> AIM OF THE EXERCISE
Reproduce exactly, from the data that follows, the line with "(482, 140) = (451, 427): brown", the line with "camera: 90 degrees left, 5 degrees up", and every line that lies between them.

> PROVIDED RECORDS
================================

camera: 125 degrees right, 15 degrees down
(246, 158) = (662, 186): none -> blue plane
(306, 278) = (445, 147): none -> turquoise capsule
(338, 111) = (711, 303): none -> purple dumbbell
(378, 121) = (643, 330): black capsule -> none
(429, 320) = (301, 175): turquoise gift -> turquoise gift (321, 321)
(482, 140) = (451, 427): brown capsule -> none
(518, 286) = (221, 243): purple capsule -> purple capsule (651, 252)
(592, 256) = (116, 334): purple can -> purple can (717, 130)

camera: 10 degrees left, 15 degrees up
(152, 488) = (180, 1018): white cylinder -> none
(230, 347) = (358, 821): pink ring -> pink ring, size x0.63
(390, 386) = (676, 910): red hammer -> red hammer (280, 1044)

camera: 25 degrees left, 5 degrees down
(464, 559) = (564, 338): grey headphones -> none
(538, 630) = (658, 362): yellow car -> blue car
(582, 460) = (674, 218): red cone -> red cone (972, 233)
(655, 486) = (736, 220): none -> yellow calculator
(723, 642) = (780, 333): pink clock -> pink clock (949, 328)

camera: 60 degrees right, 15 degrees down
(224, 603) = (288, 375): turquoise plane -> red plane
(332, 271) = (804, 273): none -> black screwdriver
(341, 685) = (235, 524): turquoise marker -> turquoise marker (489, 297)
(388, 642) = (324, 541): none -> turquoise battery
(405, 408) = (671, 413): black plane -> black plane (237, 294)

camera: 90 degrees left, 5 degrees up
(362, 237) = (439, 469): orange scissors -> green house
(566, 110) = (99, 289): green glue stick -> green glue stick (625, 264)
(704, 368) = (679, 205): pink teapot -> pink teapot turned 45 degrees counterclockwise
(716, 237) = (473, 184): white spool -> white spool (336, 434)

================================

> RESULT BELOW
(482, 140) = (451, 427): brown capsule -> none
(518, 286) = (221, 243): purple capsule -> purple capsule (651, 252)
(592, 256) = (116, 334): purple can -> purple can (717, 130)

camera: 10 degrees left, 15 degrees up
(152, 488) = (180, 1018): white cylinder -> none
(230, 347) = (358, 821): pink ring -> pink ring, size x0.63
(390, 386) = (676, 910): red hammer -> red hammer (280, 1044)

camera: 25 degrees left, 5 degrees down
(464, 559) = (564, 338): grey headphones -> none
(538, 630) = (658, 362): yellow car -> blue car
(582, 460) = (674, 218): red cone -> red cone (972, 233)
(655, 486) = (736, 220): none -> yellow calculator
(723, 642) = (780, 333): pink clock -> pink clock (949, 328)

camera: 60 degrees right, 15 degrees down
(224, 603) = (288, 375): turquoise plane -> red plane
(332, 271) = (804, 273): none -> black screwdriver
(341, 685) = (235, 524): turquoise marker -> turquoise marker (489, 297)
(388, 642) = (324, 541): none -> turquoise battery
(405, 408) = (671, 413): black plane -> black plane (237, 294)

camera: 90 degrees left, 5 degrees up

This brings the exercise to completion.